| WHAT IS REQUIRED |
In the entries below, find the line with "black boat: 5 -> 7" and print exactly every line from there up to and including the line with "white shoe: 3 -> 4", with no other lines.

| RECORDS TO USE |
------------------------------------
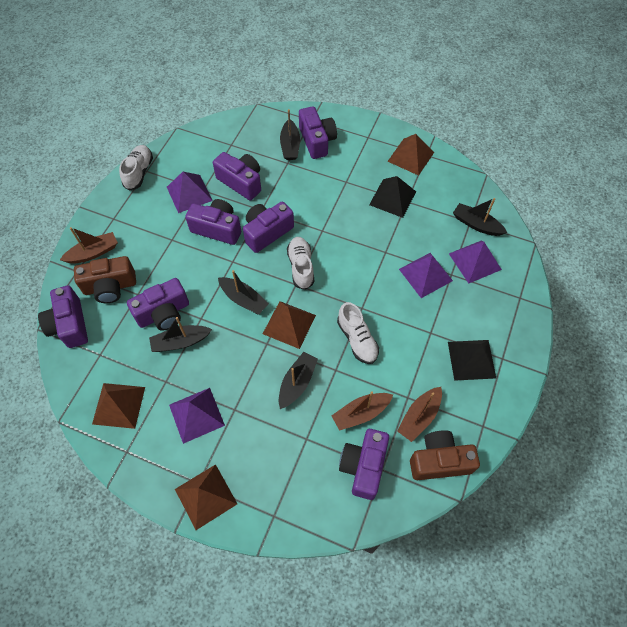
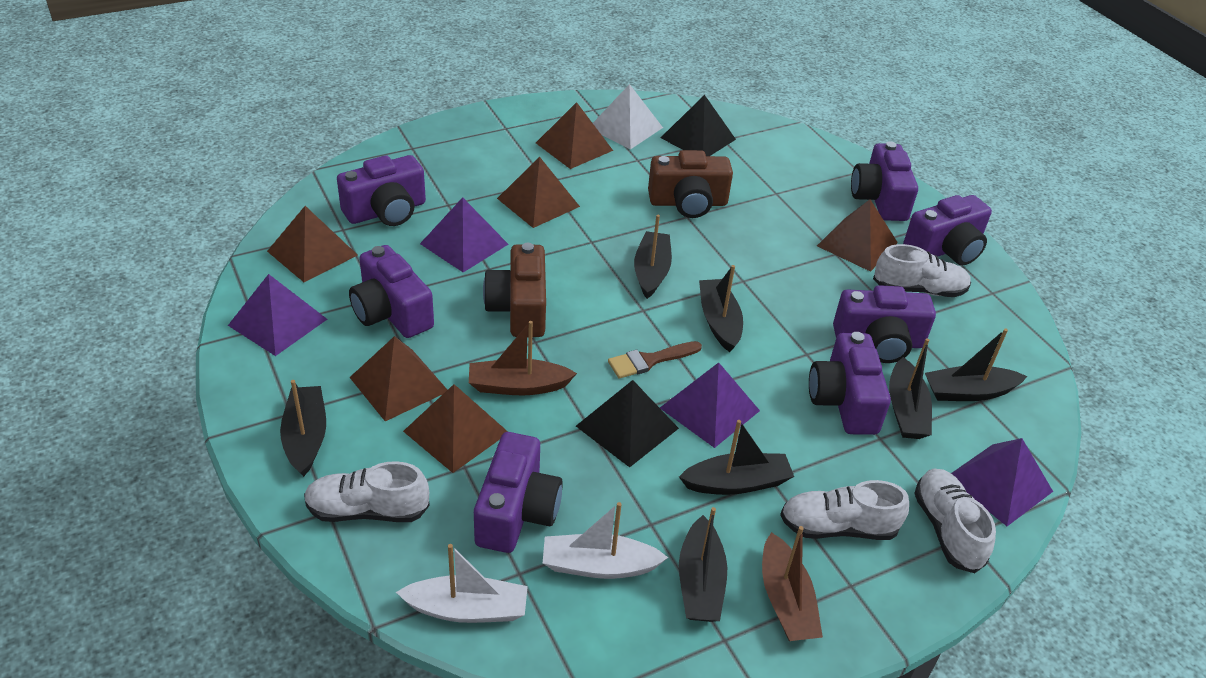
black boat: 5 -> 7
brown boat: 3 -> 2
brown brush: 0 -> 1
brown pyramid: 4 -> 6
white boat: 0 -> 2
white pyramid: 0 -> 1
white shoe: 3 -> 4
------------------------------------
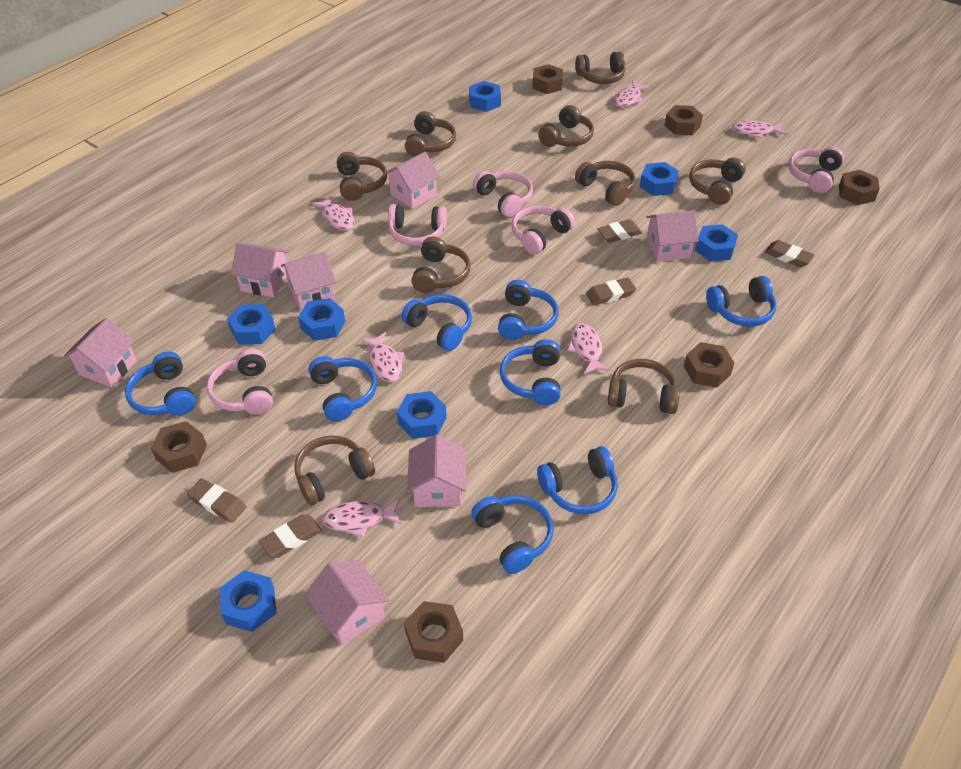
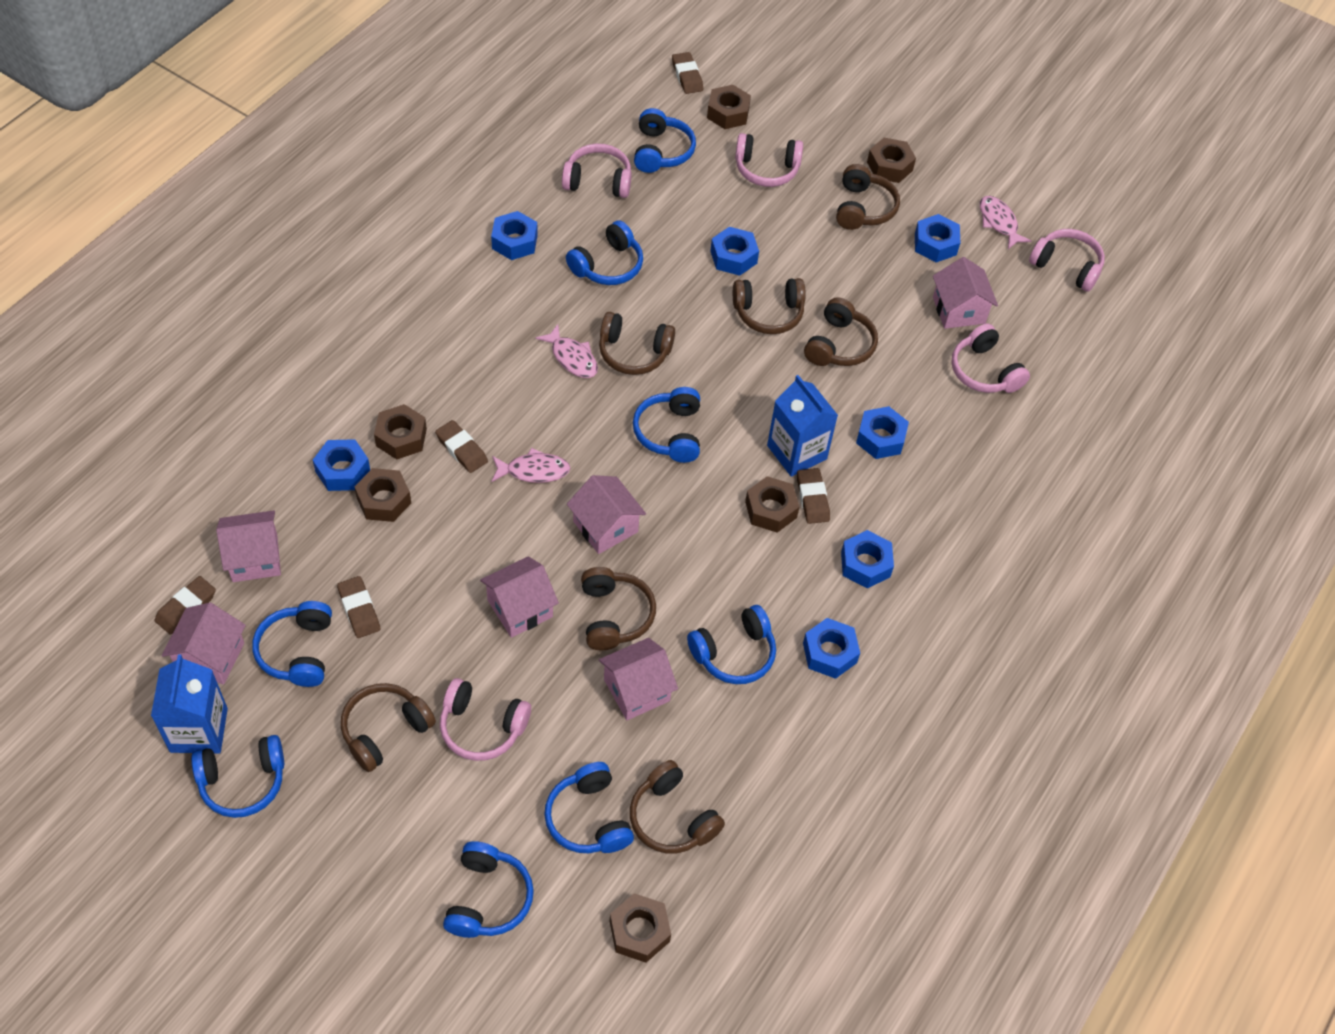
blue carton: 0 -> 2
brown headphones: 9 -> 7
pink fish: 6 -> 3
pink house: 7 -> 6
------------------------------------
| SOLUTION BELOW |
black boat: 5 -> 7
brown boat: 3 -> 2
brown brush: 0 -> 1
brown pyramid: 4 -> 6
white boat: 0 -> 2
white pyramid: 0 -> 1
white shoe: 3 -> 4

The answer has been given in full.